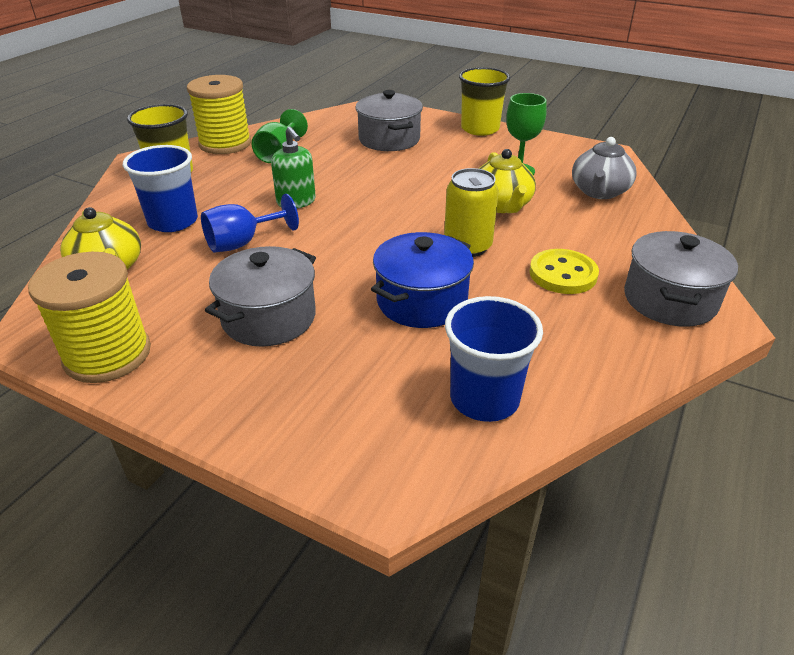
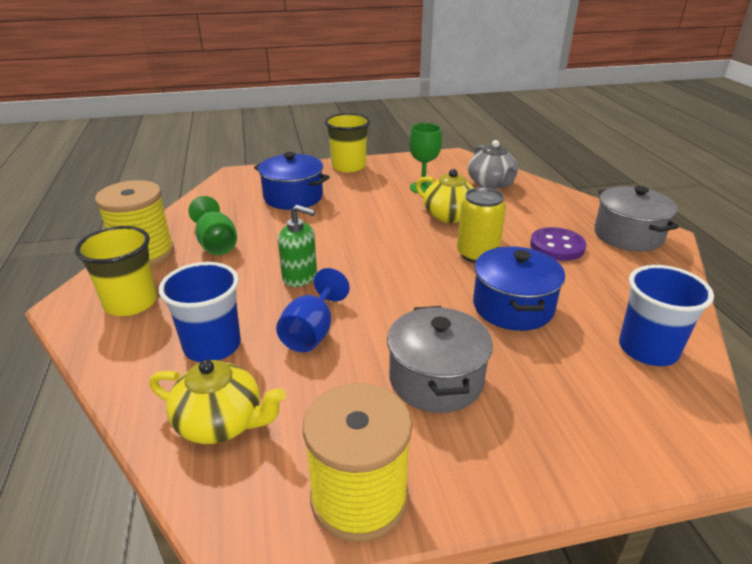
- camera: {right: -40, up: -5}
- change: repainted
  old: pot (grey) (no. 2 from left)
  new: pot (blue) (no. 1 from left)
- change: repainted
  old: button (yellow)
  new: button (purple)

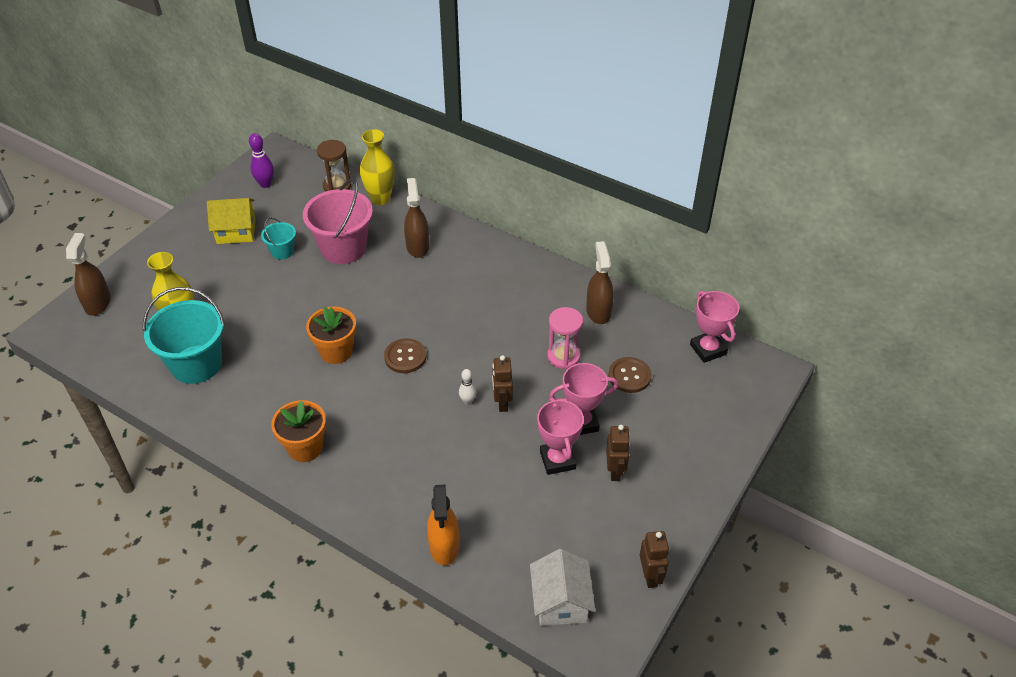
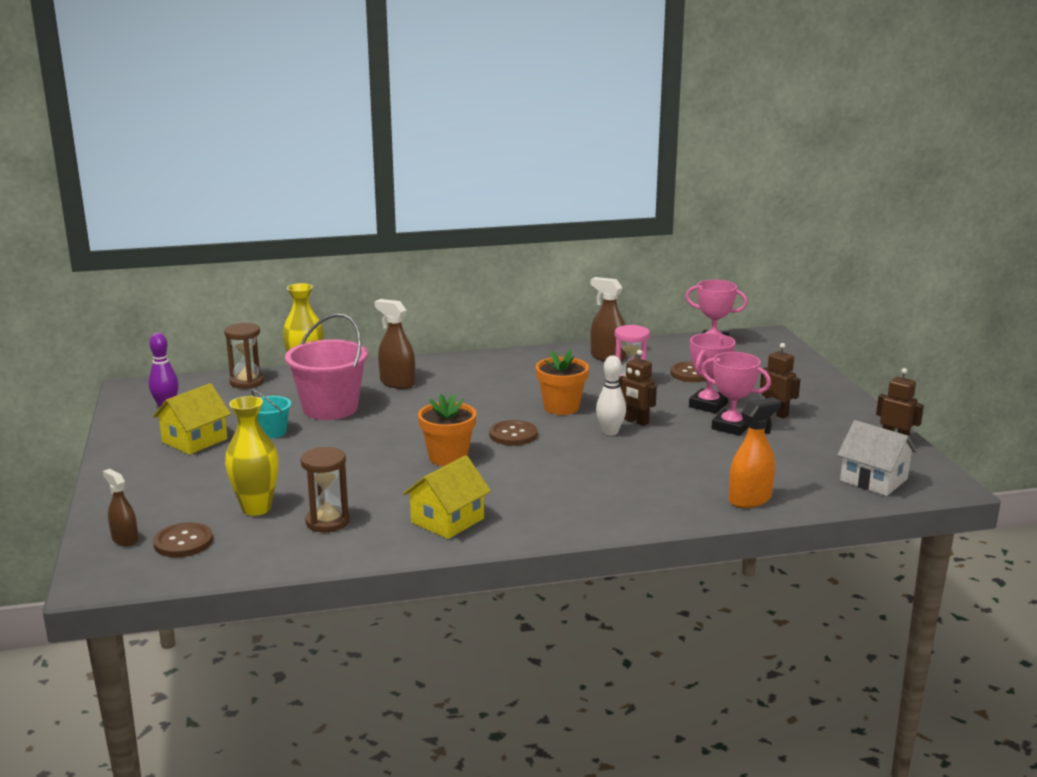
- camera: {right: -45, up: -25}
- change: scaled
  old: spray bottle (brown) (no. 1 from left)
  factor: 0.65
- change: new
  new: button (brown) (no. 1 from left)
- change: swapped
  old: bucket (turquoise) (no. 1 from left)
  new: hourglass (brown) (no. 2 from left)
- change: new
  new: house (yellow) (no. 2 from left)
- change: shifted
  old: flower pot (orange) (no. 1 from left in the first image)
  new: flower pot (orange) (no. 2 from left)
- change: scaled
  old: bowling pin (white)
  factor: 1.55
- change: rotated
  old: spray bottle (orange)
  degrees: -75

++++++

● **What the exercise asks**: Print the data exactly, from its first line to the line containing "old: button (yellow)", both included. Omit the pictures.

● **Written response**:
- camera: {right: -40, up: -5}
- change: repainted
  old: pot (grey) (no. 2 from left)
  new: pot (blue) (no. 1 from left)
- change: repainted
  old: button (yellow)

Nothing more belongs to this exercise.